(Problem to solve): Reproduce every line of the entries below without alteration.

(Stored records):
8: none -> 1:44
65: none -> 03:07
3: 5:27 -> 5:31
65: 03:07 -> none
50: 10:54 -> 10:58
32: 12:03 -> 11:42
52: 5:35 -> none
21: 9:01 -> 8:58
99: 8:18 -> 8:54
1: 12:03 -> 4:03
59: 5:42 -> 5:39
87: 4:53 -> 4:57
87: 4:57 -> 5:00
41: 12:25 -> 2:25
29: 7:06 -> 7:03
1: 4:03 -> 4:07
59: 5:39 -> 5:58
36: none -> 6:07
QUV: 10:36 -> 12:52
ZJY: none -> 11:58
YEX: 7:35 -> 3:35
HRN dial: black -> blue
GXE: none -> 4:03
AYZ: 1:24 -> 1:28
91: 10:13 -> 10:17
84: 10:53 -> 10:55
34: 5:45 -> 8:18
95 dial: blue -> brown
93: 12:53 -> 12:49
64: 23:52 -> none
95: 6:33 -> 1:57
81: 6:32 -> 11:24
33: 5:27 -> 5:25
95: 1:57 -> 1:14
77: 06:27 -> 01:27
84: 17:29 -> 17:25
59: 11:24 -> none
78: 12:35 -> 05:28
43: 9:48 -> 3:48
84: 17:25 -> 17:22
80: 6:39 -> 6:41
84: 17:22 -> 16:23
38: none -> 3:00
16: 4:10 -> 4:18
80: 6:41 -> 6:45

(Task response):
8: none -> 1:44
65: none -> 03:07
3: 5:27 -> 5:31
65: 03:07 -> none
50: 10:54 -> 10:58
32: 12:03 -> 11:42
52: 5:35 -> none
21: 9:01 -> 8:58
99: 8:18 -> 8:54
1: 12:03 -> 4:03
59: 5:42 -> 5:39
87: 4:53 -> 4:57
87: 4:57 -> 5:00
41: 12:25 -> 2:25
29: 7:06 -> 7:03
1: 4:03 -> 4:07
59: 5:39 -> 5:58
36: none -> 6:07
QUV: 10:36 -> 12:52
ZJY: none -> 11:58
YEX: 7:35 -> 3:35
HRN dial: black -> blue
GXE: none -> 4:03
AYZ: 1:24 -> 1:28
91: 10:13 -> 10:17
84: 10:53 -> 10:55
34: 5:45 -> 8:18
95 dial: blue -> brown
93: 12:53 -> 12:49
64: 23:52 -> none
95: 6:33 -> 1:57
81: 6:32 -> 11:24
33: 5:27 -> 5:25
95: 1:57 -> 1:14
77: 06:27 -> 01:27
84: 17:29 -> 17:25
59: 11:24 -> none
78: 12:35 -> 05:28
43: 9:48 -> 3:48
84: 17:25 -> 17:22
80: 6:39 -> 6:41
84: 17:22 -> 16:23
38: none -> 3:00
16: 4:10 -> 4:18
80: 6:41 -> 6:45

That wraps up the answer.